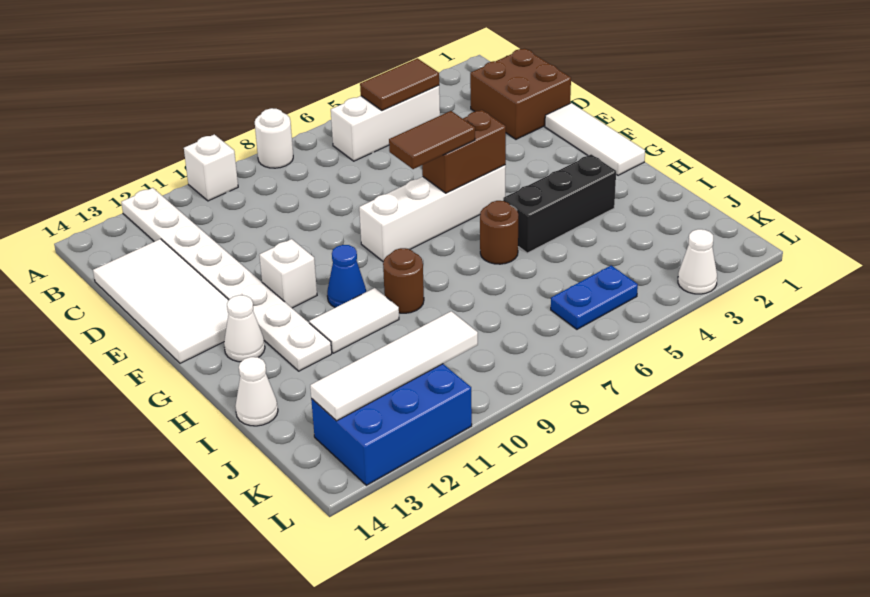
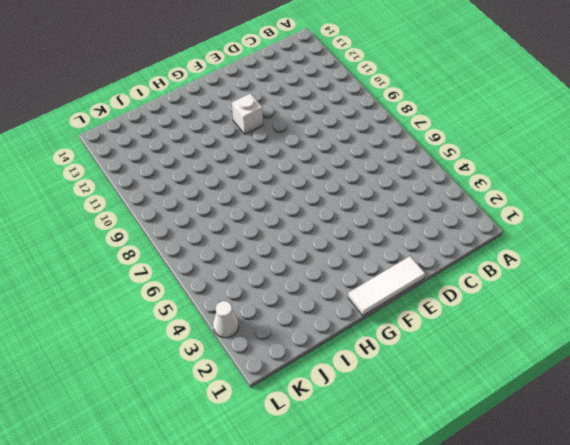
none -> white round brick A8 level 1
none -> white brick A10 level 1
none -> white plate A12:H12 level 1

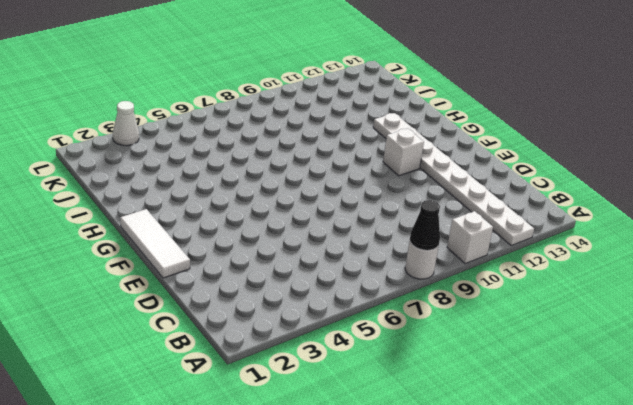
black cone A8 level 2 -> none
none -> white brick B4:B6 level 1
none -> brown brick C1:D2 level 1
none -> white tile C13:F14 level 1

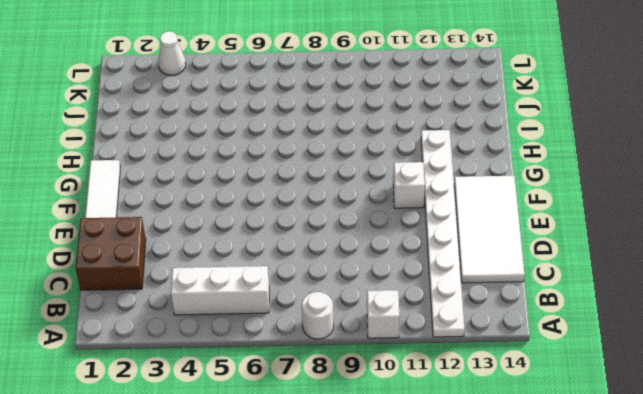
none -> white brick F5:F8 level 1
none -> blue cone G10 level 1
none -> white cone G13 level 1

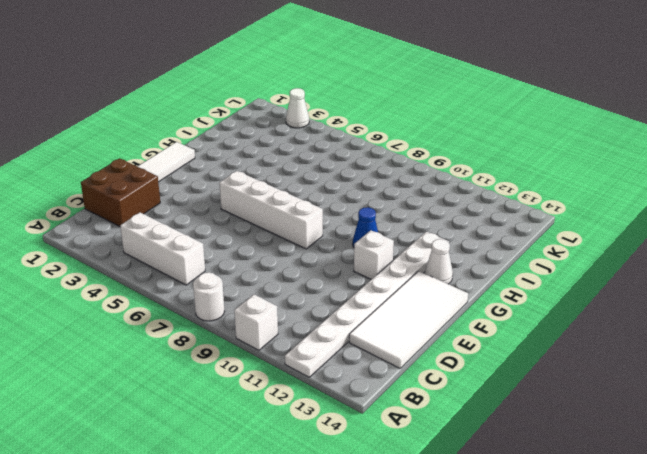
none -> black brick H3:H5 level 1
none -> brown round brick H6 level 1
none -> brown round brick H9 level 1

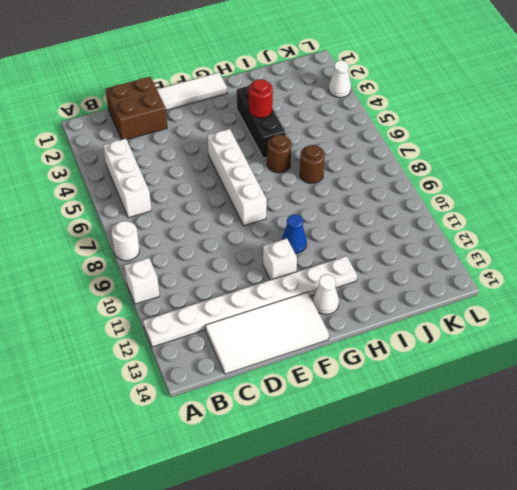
red round brick H4 level 2 -> none
brown round brick I7 level 1 -> brown round brick H9 level 1
none -> white tile H10:H11 level 1
none -> white cone I14 level 1
none -> blue plate K5:K6 level 1

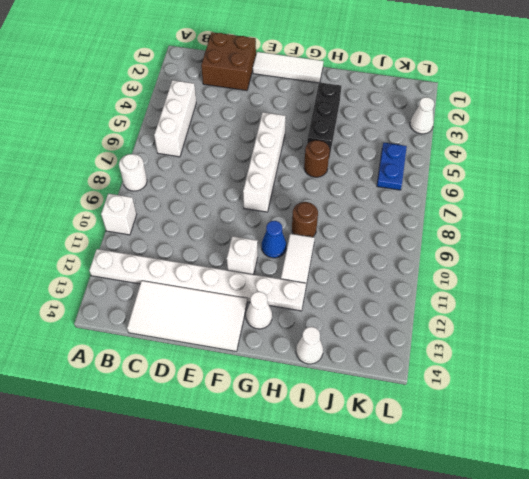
none -> blue brick K11:L13 level 1
none -> brown tile B4:B5 level 2
none -> brown brick F5:F6 level 2

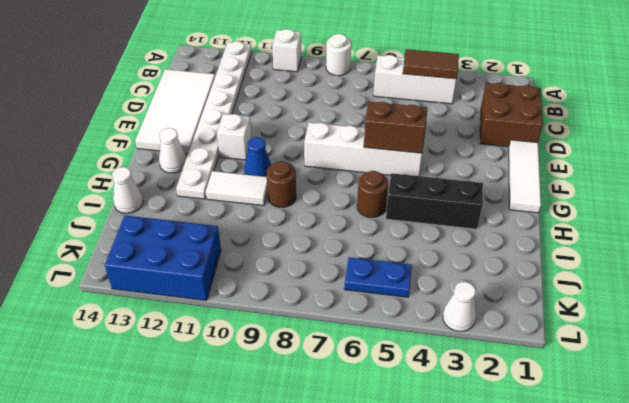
none -> white tile K10:K13 level 2
none -> brown tile F6:F7 level 3

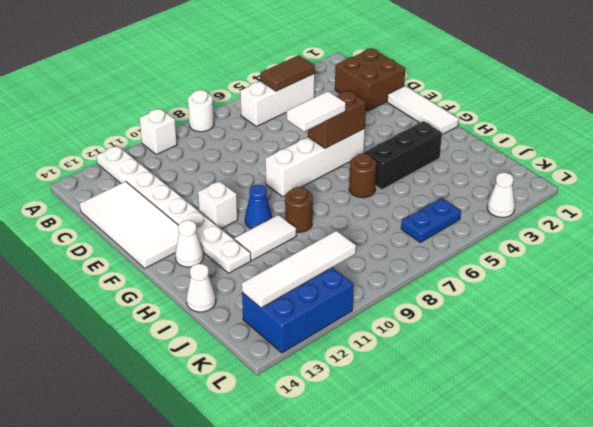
white tile F6:F7 level 3 -> brown tile F6:F7 level 3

## EXERCISE GOAL
Pictures are to be excluded; all other material must be transcribed exactly.

## ANSWER FOR THIS EXERCISE
none -> white round brick A8 level 1
none -> white brick A10 level 1
none -> white plate A12:H12 level 1

black cone A8 level 2 -> none
none -> white brick B4:B6 level 1
none -> brown brick C1:D2 level 1
none -> white tile C13:F14 level 1

none -> white brick F5:F8 level 1
none -> blue cone G10 level 1
none -> white cone G13 level 1

none -> black brick H3:H5 level 1
none -> brown round brick H6 level 1
none -> brown round brick H9 level 1

red round brick H4 level 2 -> none
brown round brick I7 level 1 -> brown round brick H9 level 1
none -> white tile H10:H11 level 1
none -> white cone I14 level 1
none -> blue plate K5:K6 level 1

none -> blue brick K11:L13 level 1
none -> brown tile B4:B5 level 2
none -> brown brick F5:F6 level 2

none -> white tile K10:K13 level 2
none -> brown tile F6:F7 level 3

white tile F6:F7 level 3 -> brown tile F6:F7 level 3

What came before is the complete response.